>>

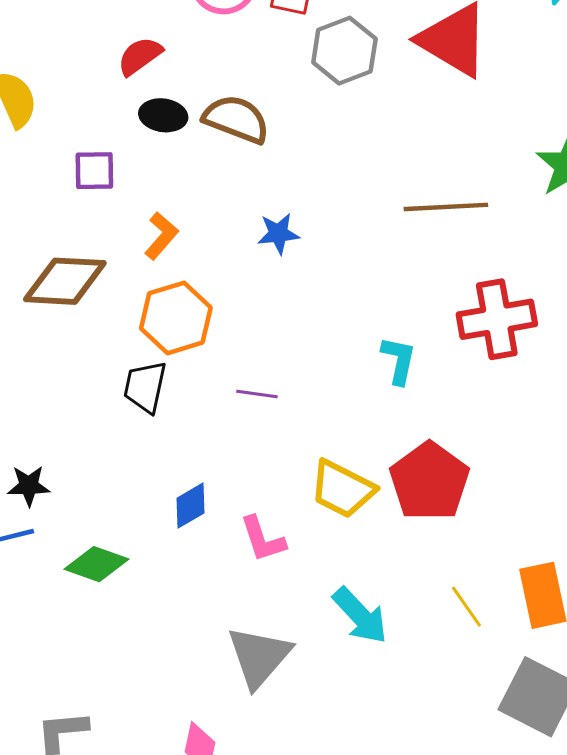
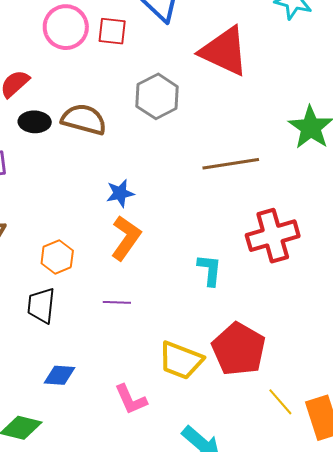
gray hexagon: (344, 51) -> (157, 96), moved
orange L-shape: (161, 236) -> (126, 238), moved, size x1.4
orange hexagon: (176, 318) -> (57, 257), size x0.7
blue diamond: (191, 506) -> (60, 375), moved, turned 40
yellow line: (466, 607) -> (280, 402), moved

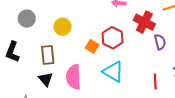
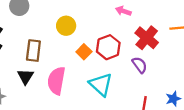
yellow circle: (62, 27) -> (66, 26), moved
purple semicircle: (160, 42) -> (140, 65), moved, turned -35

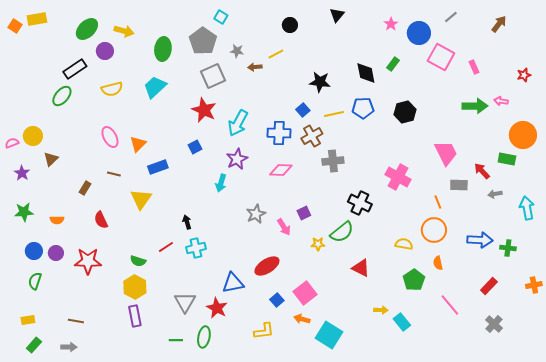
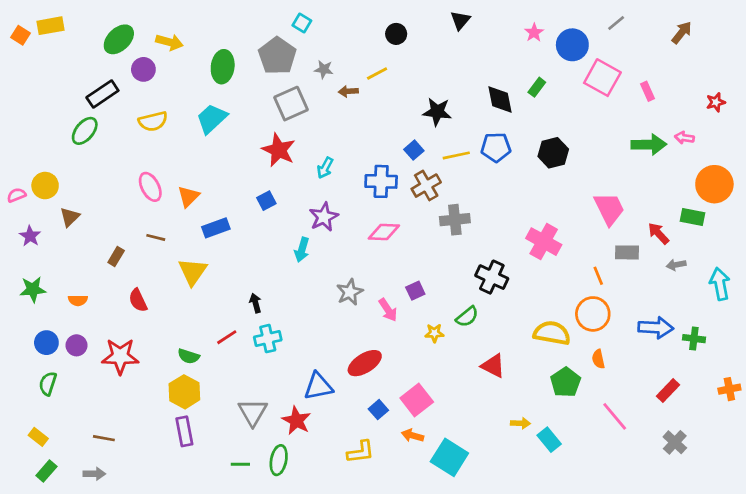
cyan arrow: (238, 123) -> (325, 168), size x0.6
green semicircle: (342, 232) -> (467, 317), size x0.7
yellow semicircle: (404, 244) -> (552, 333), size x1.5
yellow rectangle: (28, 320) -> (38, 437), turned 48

<<

For every line in the listing above that contains "yellow", copy that line.

# RESULT
yellow line: (466, 607) -> (280, 402), moved
yellow circle: (62, 27) -> (66, 26), moved
yellow semicircle: (404, 244) -> (552, 333), size x1.5
yellow rectangle: (28, 320) -> (38, 437), turned 48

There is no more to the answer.